*** Opening of Exercise materials ***

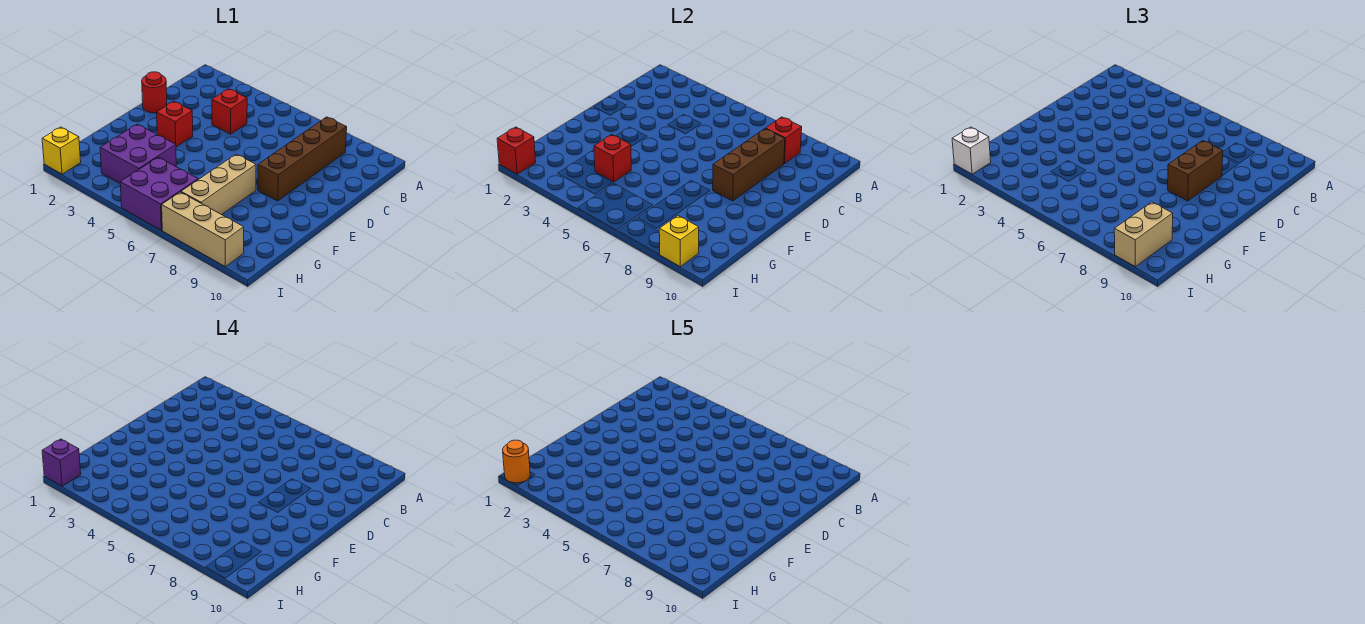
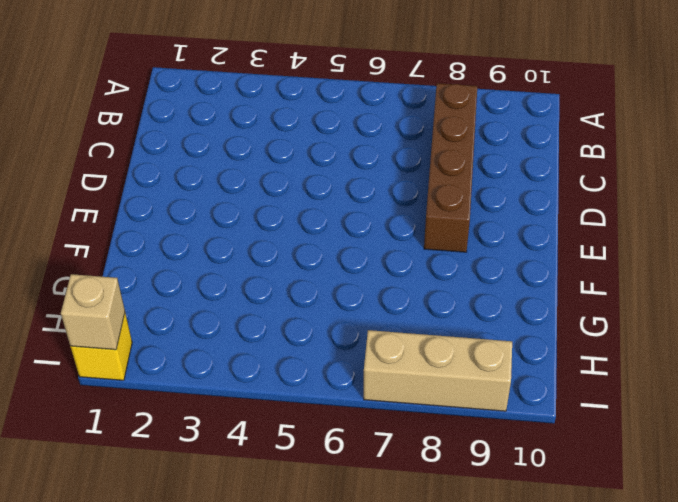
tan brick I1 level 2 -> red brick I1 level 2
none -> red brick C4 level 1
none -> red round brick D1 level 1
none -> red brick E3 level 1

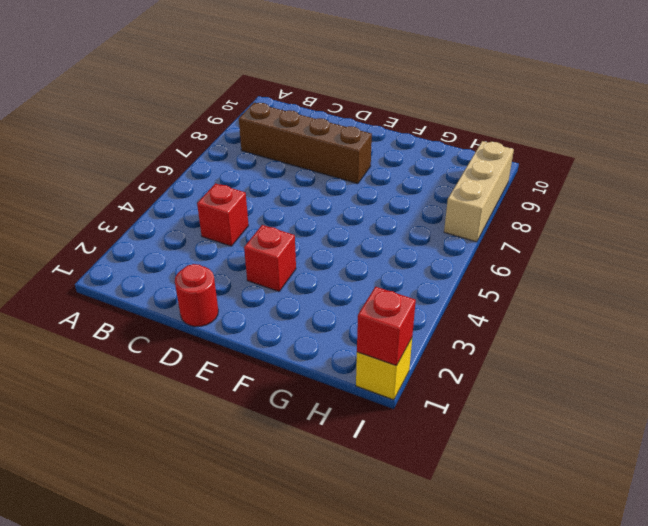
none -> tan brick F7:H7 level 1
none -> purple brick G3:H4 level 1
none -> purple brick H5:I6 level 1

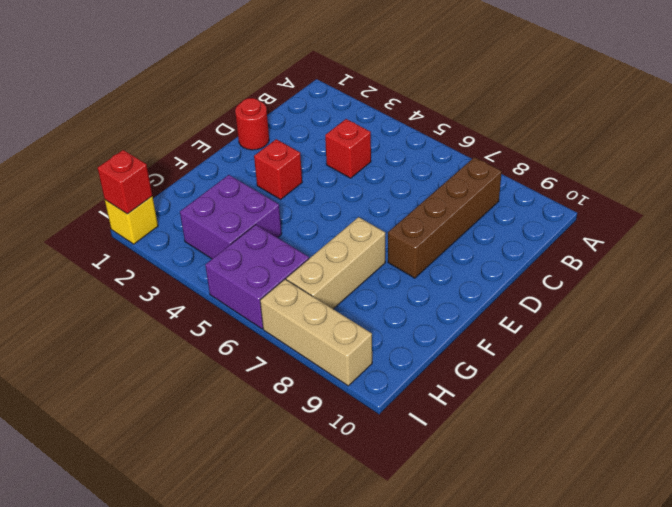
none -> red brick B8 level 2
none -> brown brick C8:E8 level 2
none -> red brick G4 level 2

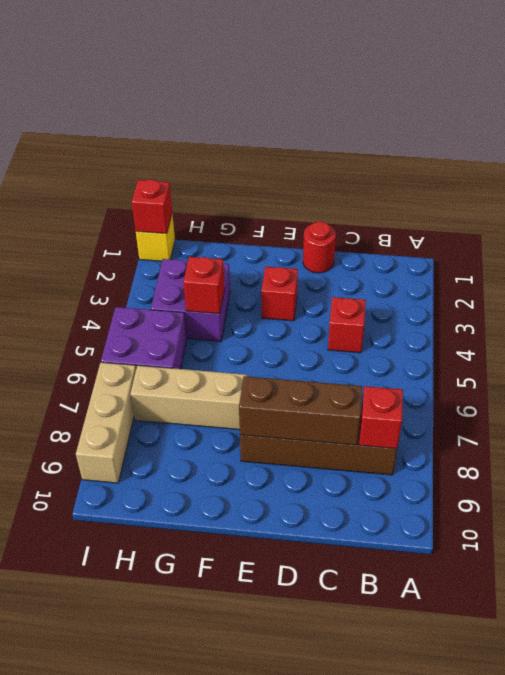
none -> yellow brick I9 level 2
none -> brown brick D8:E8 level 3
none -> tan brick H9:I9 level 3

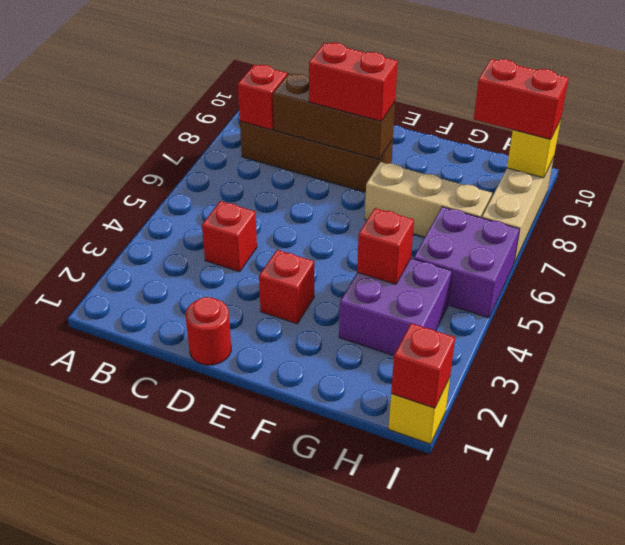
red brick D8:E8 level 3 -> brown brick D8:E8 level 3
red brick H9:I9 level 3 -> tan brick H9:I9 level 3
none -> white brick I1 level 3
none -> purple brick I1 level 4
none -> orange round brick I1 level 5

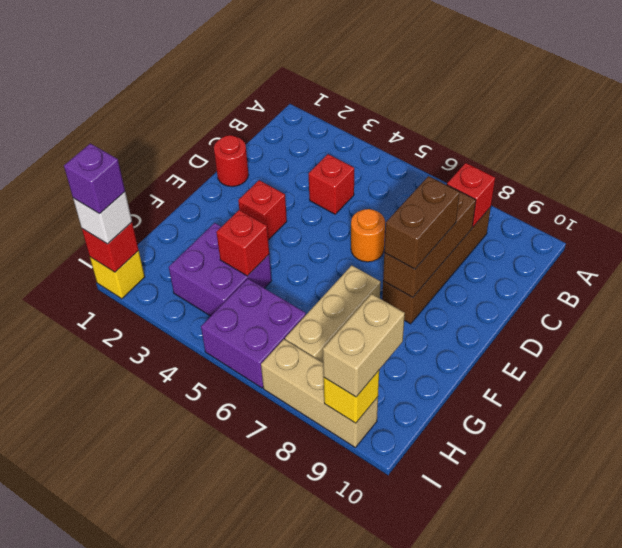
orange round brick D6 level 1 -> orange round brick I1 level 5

*** Close of Exercise materials ***

From the line containing "none -> purple brick H5:I6 level 1" to the last line of the records, inclusive, output the lines exactly as written and nothing else; leave out the pictures.

_Output for this exercise_.
none -> purple brick H5:I6 level 1

none -> red brick B8 level 2
none -> brown brick C8:E8 level 2
none -> red brick G4 level 2

none -> yellow brick I9 level 2
none -> brown brick D8:E8 level 3
none -> tan brick H9:I9 level 3

red brick D8:E8 level 3 -> brown brick D8:E8 level 3
red brick H9:I9 level 3 -> tan brick H9:I9 level 3
none -> white brick I1 level 3
none -> purple brick I1 level 4
none -> orange round brick I1 level 5

orange round brick D6 level 1 -> orange round brick I1 level 5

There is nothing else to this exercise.